From the entries below, copy every line that has the word "grey".

PROVIDED RECORDS:

-.-.-

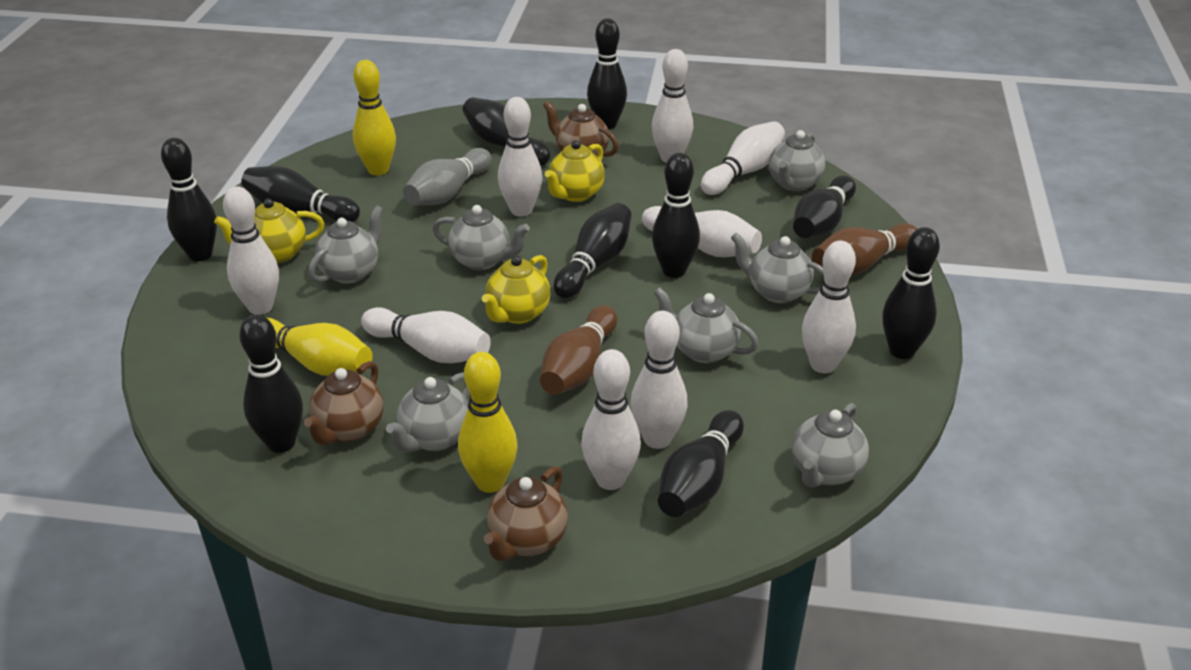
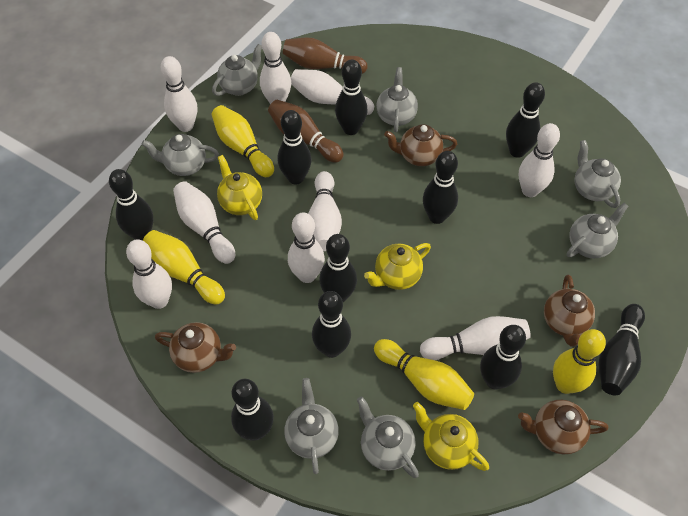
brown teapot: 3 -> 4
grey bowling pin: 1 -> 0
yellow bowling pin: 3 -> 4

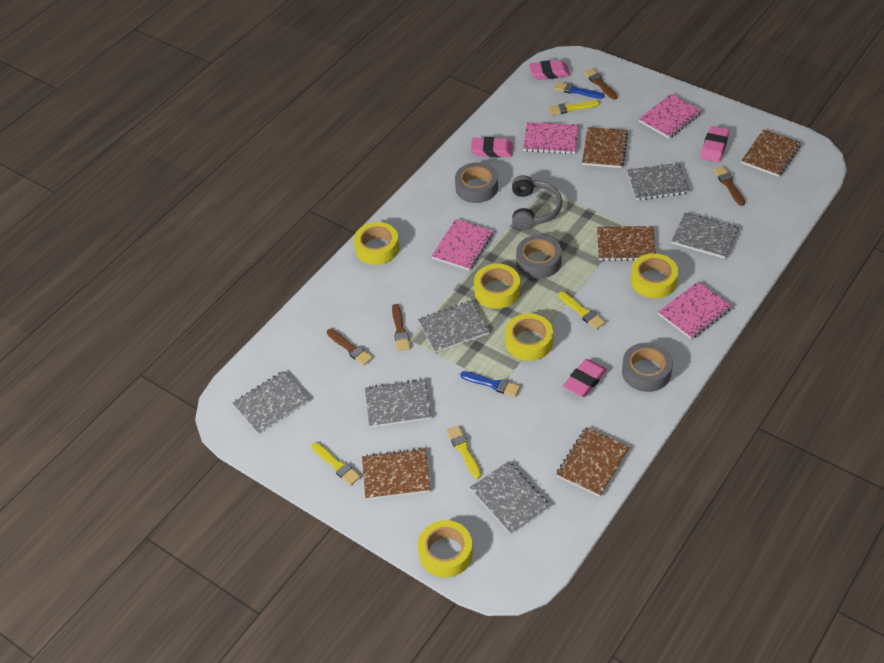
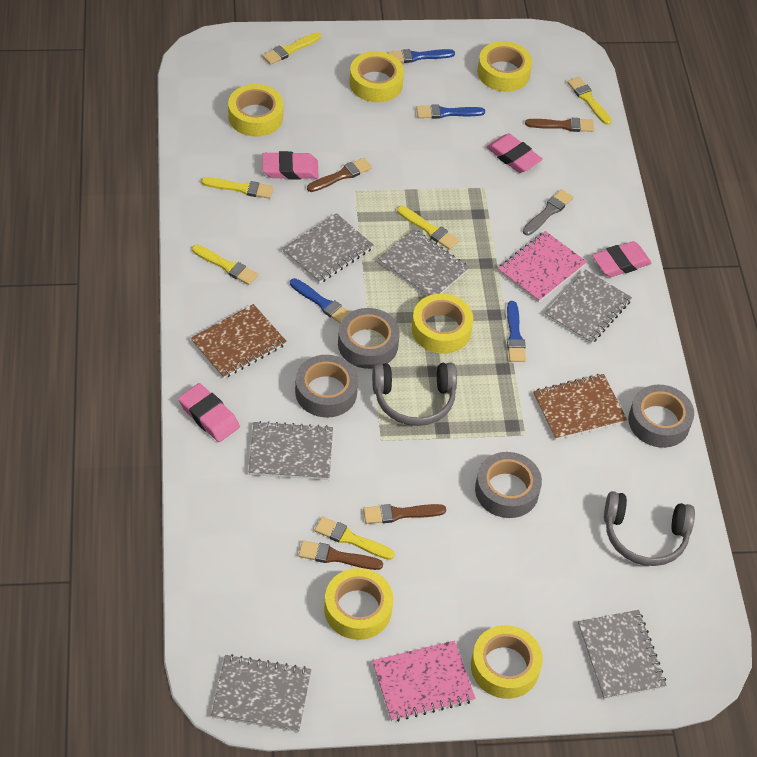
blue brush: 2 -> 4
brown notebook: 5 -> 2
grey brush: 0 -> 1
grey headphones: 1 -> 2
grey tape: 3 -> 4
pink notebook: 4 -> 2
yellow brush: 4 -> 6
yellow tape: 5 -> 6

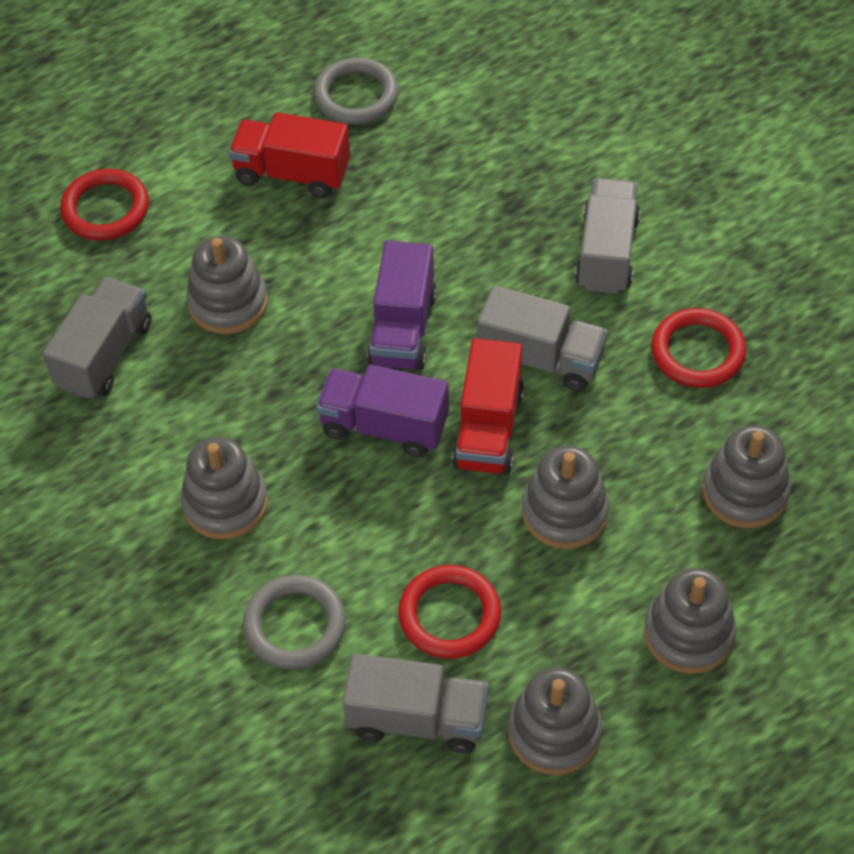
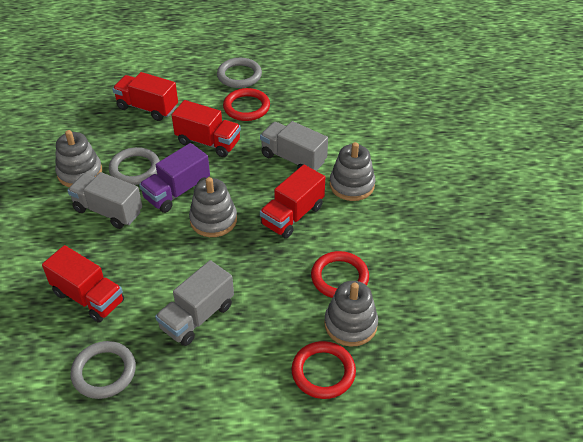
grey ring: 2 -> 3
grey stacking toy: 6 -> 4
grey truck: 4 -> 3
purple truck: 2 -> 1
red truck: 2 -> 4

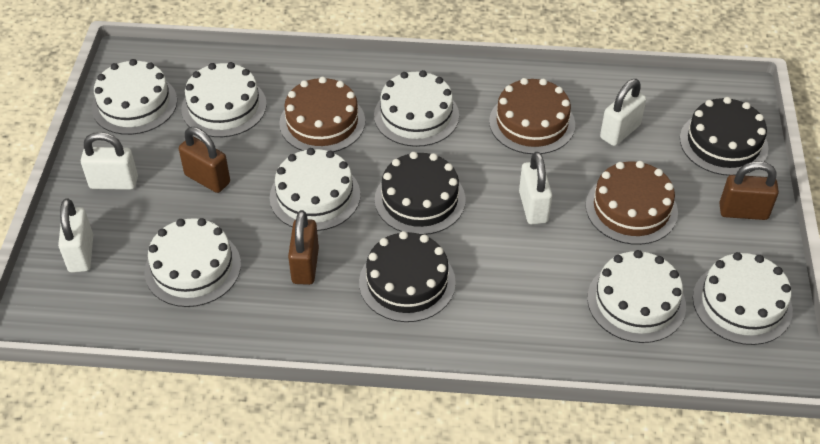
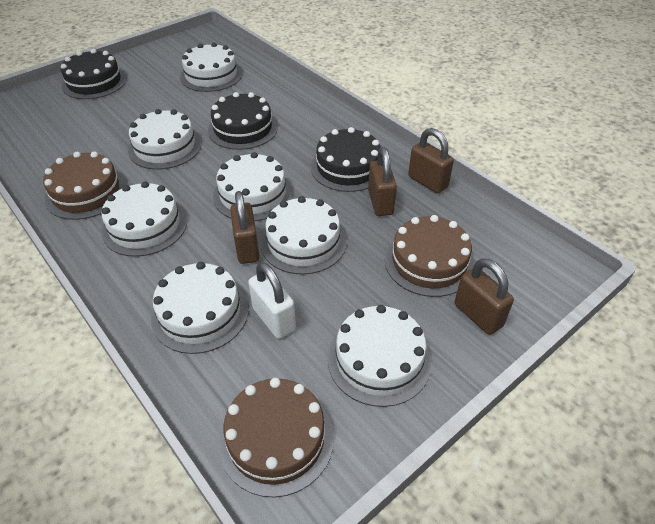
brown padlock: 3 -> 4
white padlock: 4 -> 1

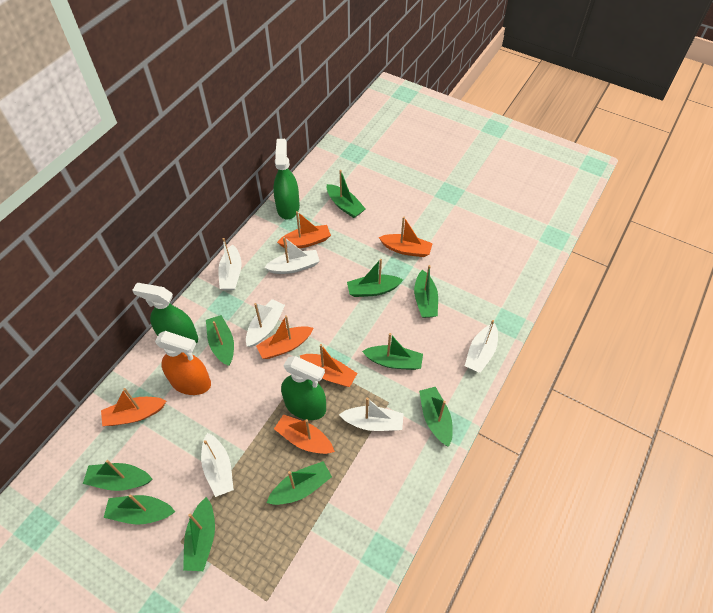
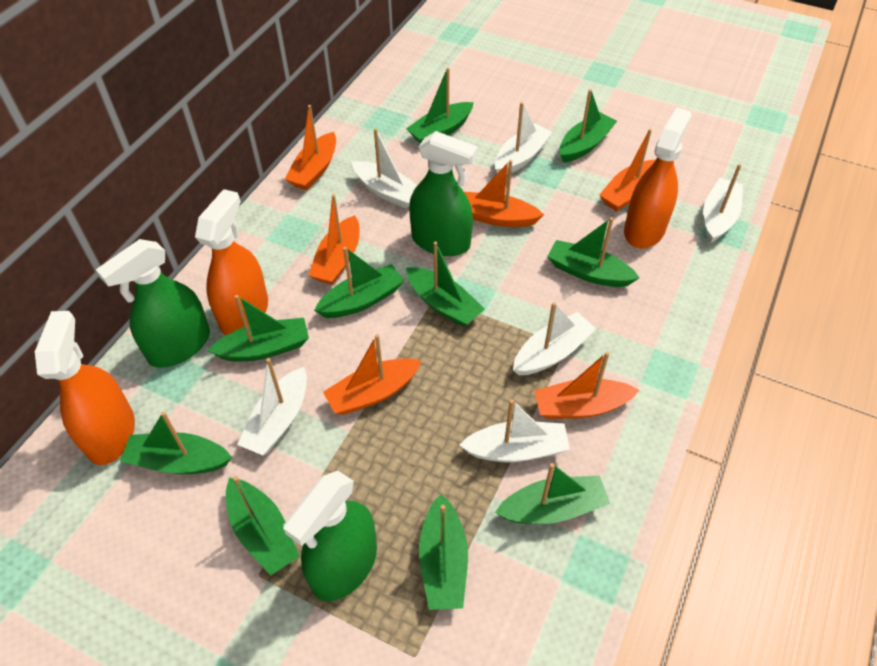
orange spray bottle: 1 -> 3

-.-.-

WRITTEN ANSWER:
grey bowling pin: 1 -> 0
grey brush: 0 -> 1
grey headphones: 1 -> 2
grey tape: 3 -> 4
grey ring: 2 -> 3
grey stacking toy: 6 -> 4
grey truck: 4 -> 3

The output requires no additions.